Provided records:
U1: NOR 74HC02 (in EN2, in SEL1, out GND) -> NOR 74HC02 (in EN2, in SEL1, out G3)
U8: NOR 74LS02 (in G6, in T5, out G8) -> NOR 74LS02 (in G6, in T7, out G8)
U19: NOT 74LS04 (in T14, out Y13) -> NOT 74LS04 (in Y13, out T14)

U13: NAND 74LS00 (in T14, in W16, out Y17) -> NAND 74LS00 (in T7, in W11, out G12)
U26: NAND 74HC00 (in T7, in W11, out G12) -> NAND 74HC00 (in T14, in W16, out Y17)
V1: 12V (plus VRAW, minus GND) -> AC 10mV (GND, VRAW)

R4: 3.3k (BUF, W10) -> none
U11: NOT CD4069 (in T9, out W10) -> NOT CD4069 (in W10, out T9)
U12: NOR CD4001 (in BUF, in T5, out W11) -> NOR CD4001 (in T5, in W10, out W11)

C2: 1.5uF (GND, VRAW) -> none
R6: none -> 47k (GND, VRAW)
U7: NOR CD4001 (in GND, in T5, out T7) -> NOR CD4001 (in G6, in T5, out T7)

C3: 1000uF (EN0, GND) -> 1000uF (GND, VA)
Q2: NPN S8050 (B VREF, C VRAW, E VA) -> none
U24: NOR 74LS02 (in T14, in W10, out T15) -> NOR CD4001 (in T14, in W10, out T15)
---
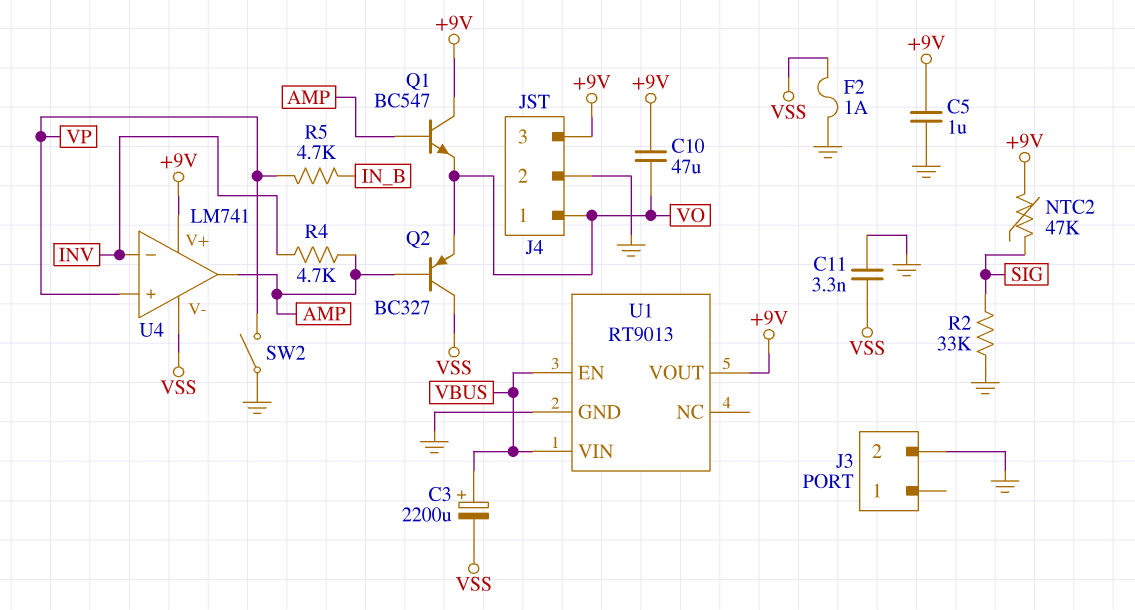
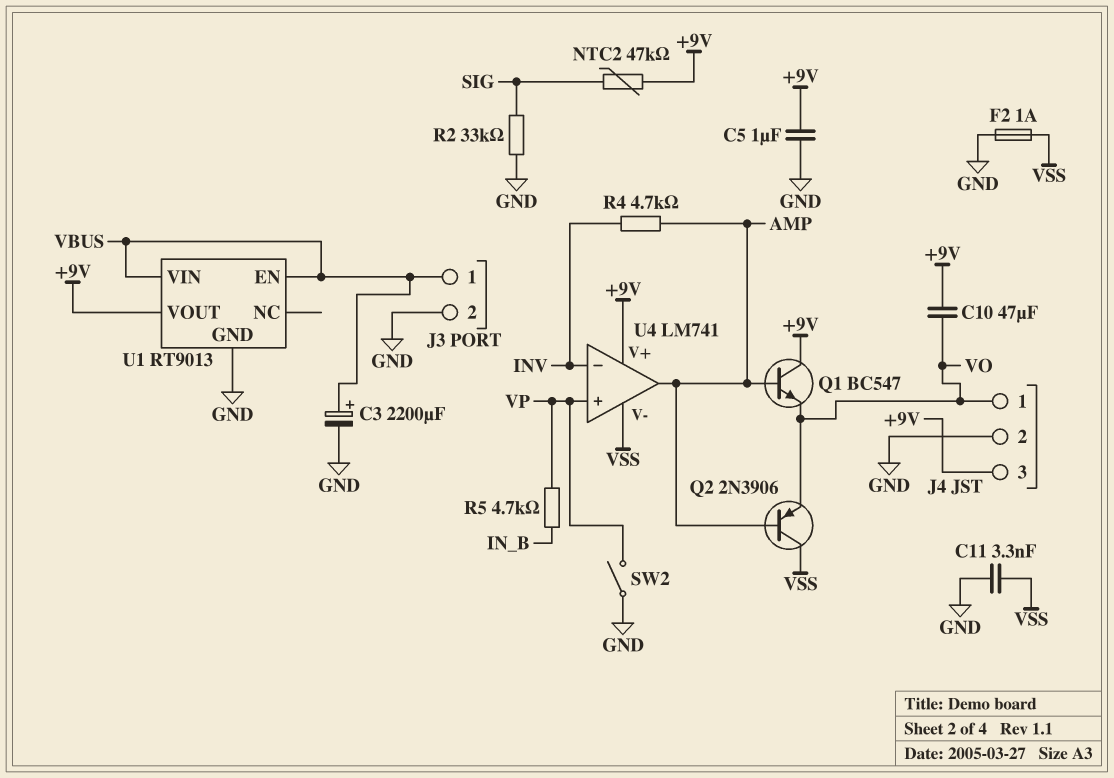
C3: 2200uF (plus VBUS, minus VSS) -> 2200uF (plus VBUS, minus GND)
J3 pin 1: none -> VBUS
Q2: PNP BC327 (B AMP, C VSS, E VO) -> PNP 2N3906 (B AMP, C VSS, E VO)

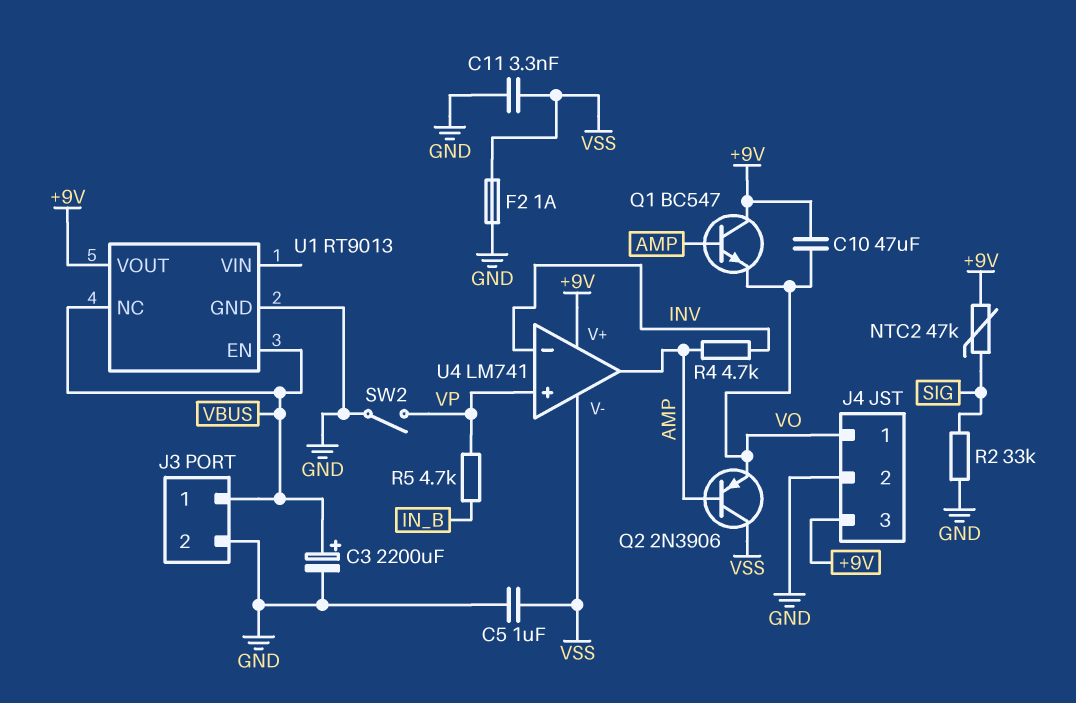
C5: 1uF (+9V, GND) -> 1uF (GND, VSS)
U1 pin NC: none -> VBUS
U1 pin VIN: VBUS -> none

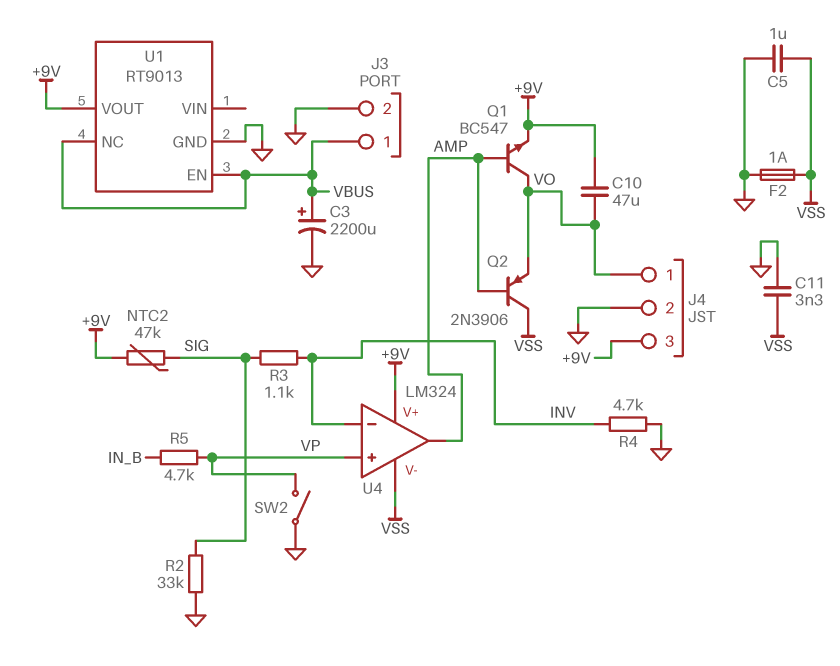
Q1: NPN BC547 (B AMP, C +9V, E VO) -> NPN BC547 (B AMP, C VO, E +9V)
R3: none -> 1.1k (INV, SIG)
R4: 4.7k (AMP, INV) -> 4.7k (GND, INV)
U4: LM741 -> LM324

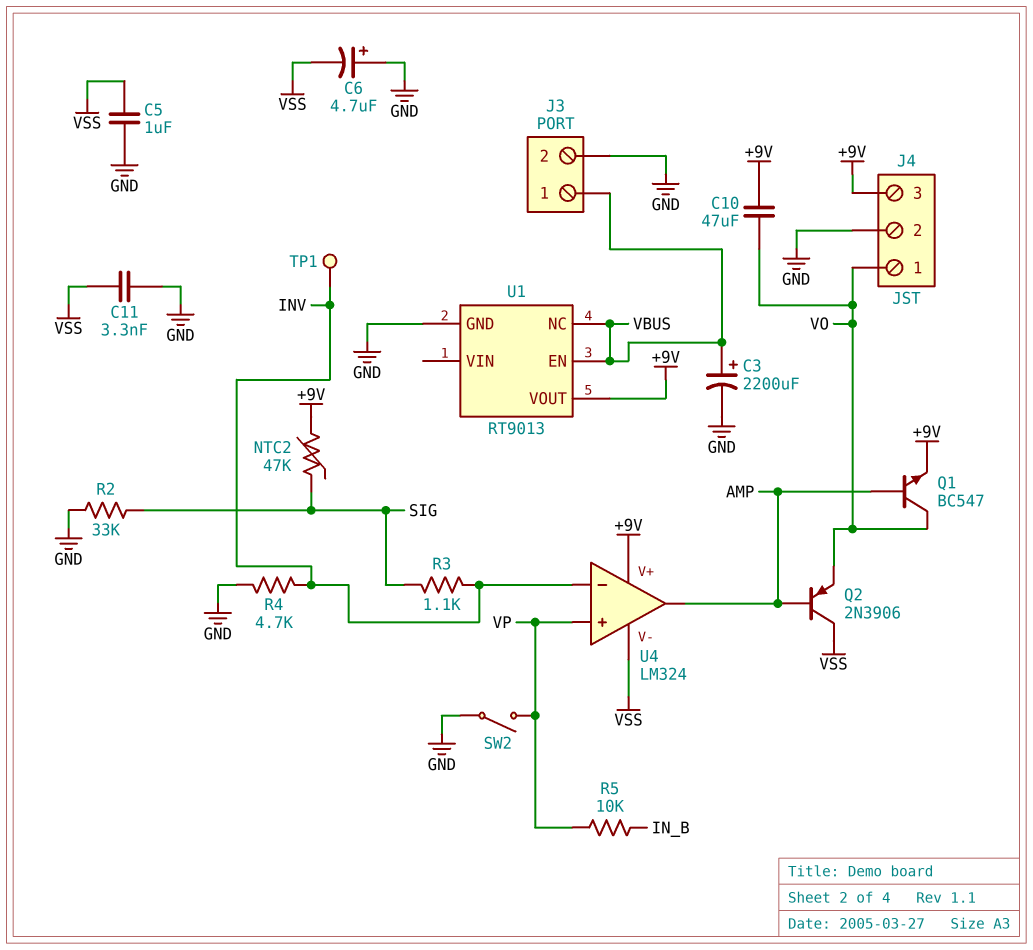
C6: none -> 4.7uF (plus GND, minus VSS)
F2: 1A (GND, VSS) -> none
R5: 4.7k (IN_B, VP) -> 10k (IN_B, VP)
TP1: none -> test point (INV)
--
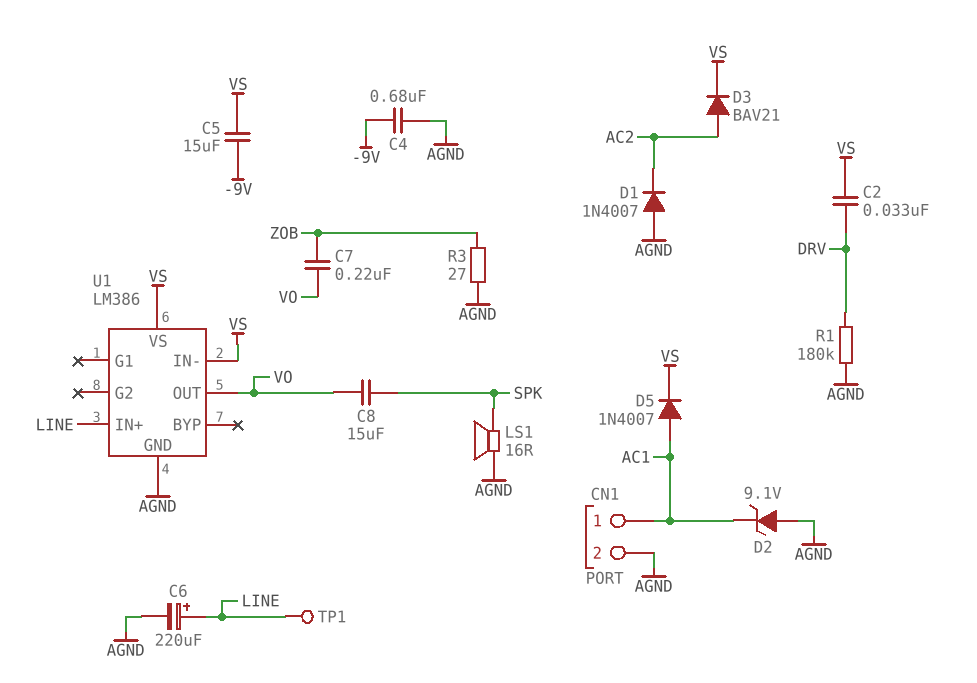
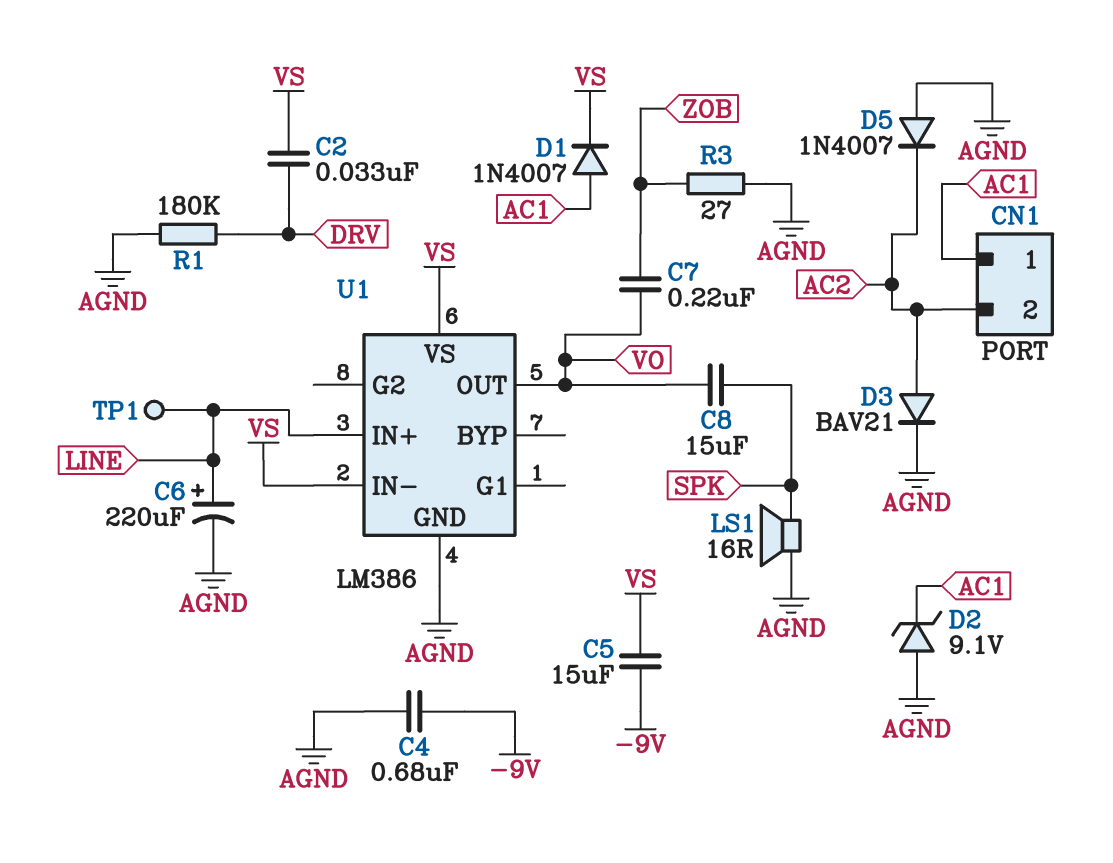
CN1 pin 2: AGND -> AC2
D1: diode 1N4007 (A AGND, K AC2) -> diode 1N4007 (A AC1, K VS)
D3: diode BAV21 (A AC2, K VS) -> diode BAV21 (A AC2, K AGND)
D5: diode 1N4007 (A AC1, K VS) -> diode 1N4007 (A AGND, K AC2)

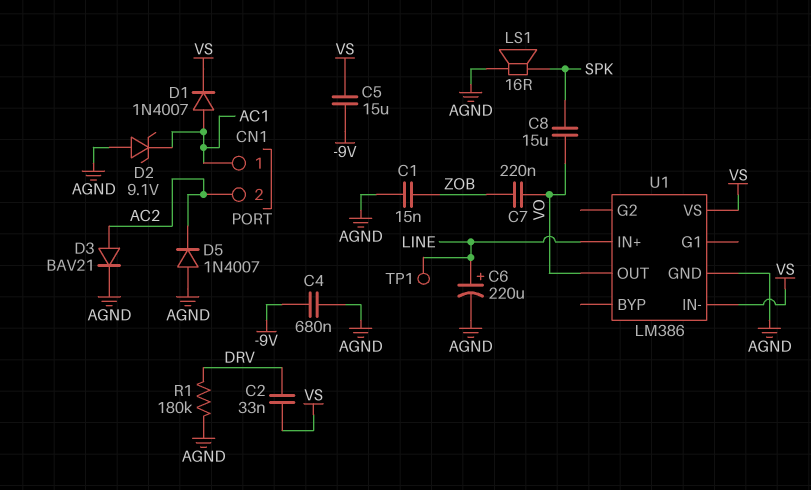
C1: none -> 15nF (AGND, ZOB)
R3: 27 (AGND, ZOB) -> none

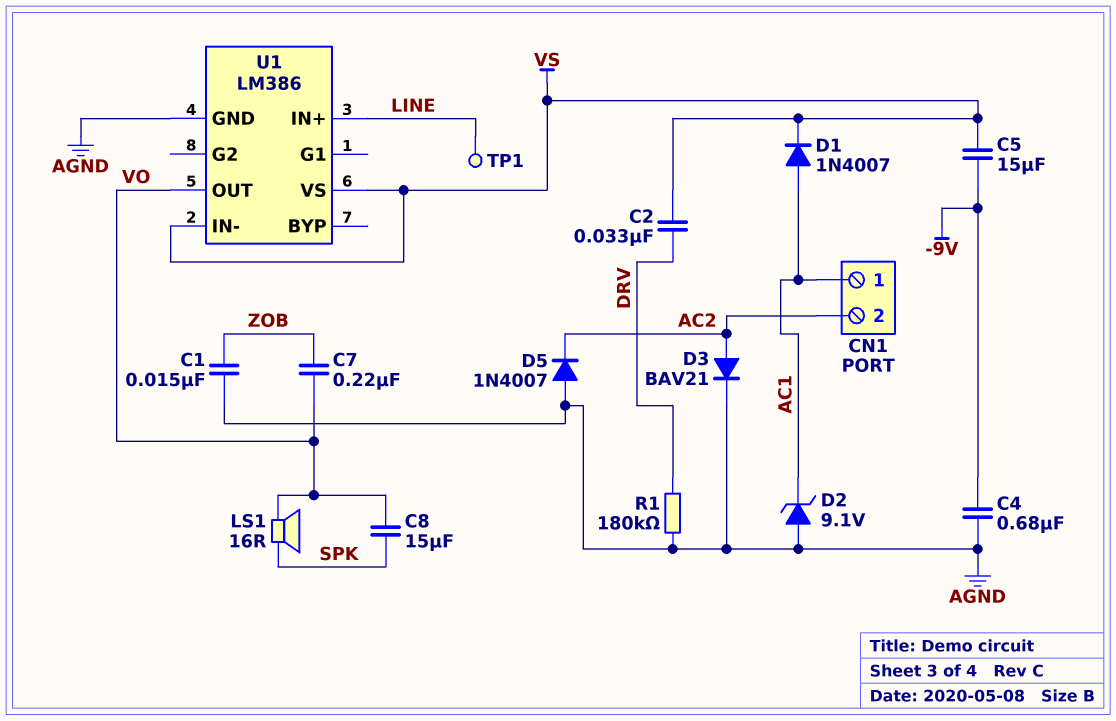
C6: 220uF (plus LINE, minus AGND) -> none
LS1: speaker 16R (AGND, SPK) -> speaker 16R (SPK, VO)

Aim of the task:
Both the line containing "Q1: NPN BC547" and the line containing "TP1: none -> test point (INV)" above belong in the output, as do the lines between them. Print them exactly, without pictures.

Final answer:
Q1: NPN BC547 (B AMP, C +9V, E VO) -> NPN BC547 (B AMP, C VO, E +9V)
R3: none -> 1.1k (INV, SIG)
R4: 4.7k (AMP, INV) -> 4.7k (GND, INV)
U4: LM741 -> LM324

C6: none -> 4.7uF (plus GND, minus VSS)
F2: 1A (GND, VSS) -> none
R5: 4.7k (IN_B, VP) -> 10k (IN_B, VP)
TP1: none -> test point (INV)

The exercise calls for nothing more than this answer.